§ **Activity**: Going through the material underneath, give only the number of lines that contain "ellipse".

§ **Input material**:

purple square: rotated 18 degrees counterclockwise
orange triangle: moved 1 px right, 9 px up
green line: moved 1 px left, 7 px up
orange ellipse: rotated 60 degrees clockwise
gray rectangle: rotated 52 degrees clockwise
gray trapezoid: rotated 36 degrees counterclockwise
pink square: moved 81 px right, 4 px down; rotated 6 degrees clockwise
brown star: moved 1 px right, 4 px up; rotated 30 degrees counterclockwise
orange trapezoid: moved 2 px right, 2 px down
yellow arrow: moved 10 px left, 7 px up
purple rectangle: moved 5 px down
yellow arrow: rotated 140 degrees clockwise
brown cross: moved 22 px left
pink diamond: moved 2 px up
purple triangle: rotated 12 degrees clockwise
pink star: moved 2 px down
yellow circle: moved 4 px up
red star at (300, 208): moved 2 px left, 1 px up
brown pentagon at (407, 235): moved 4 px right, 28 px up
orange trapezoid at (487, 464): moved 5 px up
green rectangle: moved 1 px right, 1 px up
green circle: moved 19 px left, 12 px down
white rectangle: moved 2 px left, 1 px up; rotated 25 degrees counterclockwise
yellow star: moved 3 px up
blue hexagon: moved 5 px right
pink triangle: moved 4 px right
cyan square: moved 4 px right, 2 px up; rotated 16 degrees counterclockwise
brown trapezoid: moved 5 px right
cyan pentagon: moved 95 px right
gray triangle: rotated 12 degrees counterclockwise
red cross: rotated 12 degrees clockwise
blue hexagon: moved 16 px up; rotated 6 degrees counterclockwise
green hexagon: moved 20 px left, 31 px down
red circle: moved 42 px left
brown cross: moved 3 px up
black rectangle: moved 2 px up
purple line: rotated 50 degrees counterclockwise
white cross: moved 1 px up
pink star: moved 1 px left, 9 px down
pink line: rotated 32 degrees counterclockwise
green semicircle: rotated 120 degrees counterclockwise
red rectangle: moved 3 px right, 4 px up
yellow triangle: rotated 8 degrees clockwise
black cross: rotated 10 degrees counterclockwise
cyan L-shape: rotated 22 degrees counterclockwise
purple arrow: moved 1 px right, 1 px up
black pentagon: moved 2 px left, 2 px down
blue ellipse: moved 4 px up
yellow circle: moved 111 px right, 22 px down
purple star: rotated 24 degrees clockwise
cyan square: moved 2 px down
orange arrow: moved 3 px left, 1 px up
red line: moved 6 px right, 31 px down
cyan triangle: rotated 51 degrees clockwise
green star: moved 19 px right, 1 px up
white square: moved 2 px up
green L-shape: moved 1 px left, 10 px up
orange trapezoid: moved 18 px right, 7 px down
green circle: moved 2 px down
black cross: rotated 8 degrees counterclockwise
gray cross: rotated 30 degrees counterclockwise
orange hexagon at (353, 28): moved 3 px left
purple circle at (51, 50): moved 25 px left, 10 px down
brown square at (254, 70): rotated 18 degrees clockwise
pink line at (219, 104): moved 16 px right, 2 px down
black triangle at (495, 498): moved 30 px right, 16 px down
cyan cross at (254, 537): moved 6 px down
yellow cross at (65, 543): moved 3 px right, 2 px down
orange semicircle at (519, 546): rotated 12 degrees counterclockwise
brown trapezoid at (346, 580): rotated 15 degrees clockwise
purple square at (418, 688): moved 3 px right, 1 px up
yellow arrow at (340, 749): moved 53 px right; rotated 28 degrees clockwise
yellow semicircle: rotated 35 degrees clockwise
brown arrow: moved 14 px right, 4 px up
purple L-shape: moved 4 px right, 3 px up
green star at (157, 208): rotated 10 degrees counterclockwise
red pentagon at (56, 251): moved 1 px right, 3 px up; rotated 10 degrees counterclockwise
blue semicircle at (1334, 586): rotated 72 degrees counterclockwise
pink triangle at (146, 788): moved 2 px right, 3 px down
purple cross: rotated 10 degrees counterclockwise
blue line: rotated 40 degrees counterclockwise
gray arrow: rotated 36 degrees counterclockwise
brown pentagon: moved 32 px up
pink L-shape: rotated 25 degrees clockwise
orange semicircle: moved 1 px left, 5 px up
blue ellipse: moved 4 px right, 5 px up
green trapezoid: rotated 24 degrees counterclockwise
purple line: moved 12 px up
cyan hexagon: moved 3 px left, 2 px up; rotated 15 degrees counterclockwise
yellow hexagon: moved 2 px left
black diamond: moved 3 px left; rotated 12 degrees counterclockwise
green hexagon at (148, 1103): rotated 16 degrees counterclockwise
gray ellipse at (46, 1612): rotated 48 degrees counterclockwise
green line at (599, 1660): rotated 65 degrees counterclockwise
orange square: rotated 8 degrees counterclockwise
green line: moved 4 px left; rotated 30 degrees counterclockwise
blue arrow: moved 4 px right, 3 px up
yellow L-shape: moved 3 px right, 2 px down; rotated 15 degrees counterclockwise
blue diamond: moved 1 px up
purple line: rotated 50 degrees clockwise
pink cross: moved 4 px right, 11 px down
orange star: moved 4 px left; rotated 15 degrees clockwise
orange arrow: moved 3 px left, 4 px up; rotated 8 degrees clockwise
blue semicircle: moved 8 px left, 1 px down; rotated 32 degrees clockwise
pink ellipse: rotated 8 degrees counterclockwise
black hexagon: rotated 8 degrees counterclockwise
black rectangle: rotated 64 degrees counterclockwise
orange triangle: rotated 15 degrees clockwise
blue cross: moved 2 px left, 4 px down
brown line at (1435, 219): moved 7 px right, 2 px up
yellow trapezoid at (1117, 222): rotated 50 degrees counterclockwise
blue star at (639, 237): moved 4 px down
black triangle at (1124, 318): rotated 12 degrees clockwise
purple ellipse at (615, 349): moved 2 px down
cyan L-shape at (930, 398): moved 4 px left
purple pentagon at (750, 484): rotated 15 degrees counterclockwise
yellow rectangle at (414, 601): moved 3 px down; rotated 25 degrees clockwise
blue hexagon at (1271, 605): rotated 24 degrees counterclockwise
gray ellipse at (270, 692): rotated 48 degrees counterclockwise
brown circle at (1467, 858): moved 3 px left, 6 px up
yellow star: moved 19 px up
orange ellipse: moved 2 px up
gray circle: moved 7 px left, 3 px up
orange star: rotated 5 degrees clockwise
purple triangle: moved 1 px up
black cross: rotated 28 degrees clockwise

§ **Exercise answer**: 8